Material provided>

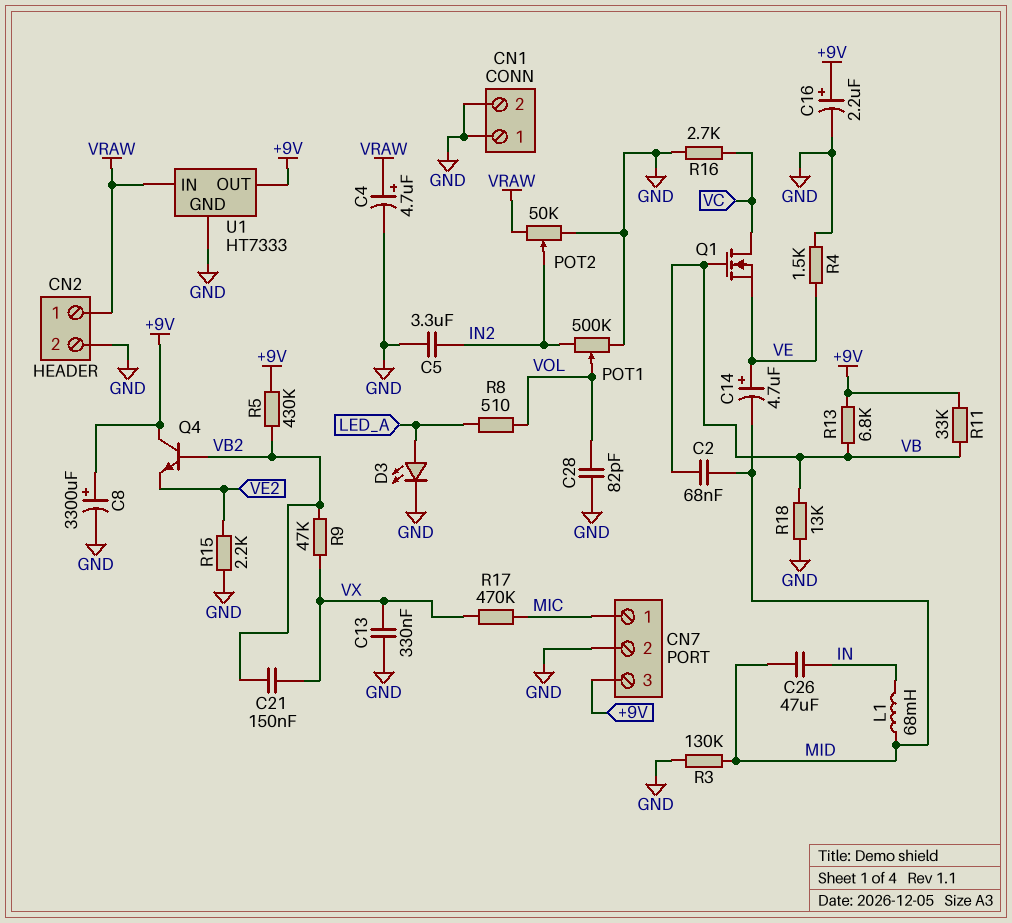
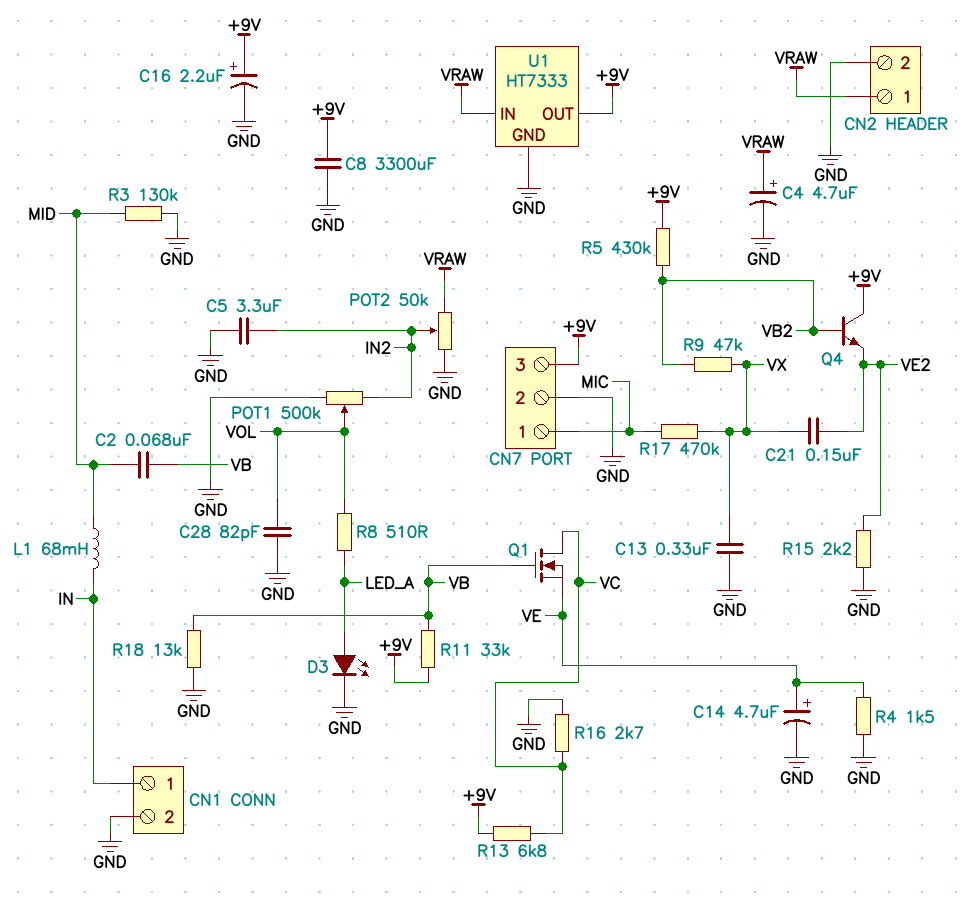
C8: 3300uF (plus +9V, minus GND) -> 3300uF (+9V, GND)
C14: 4.7uF (plus VE, minus MID) -> 4.7uF (plus VE, minus GND)
C21: 150nF (VB2, VX) -> 150nF (VE2, VX)
C26: 47uF (IN, MID) -> none
CN1 pin 1: GND -> IN
R13: 6.8k (+9V, VB) -> 6.8k (+9V, VC)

Problem details>
What is the number of lines in the listing that include the word "minus"? Give the number and no other text.

Task result>
2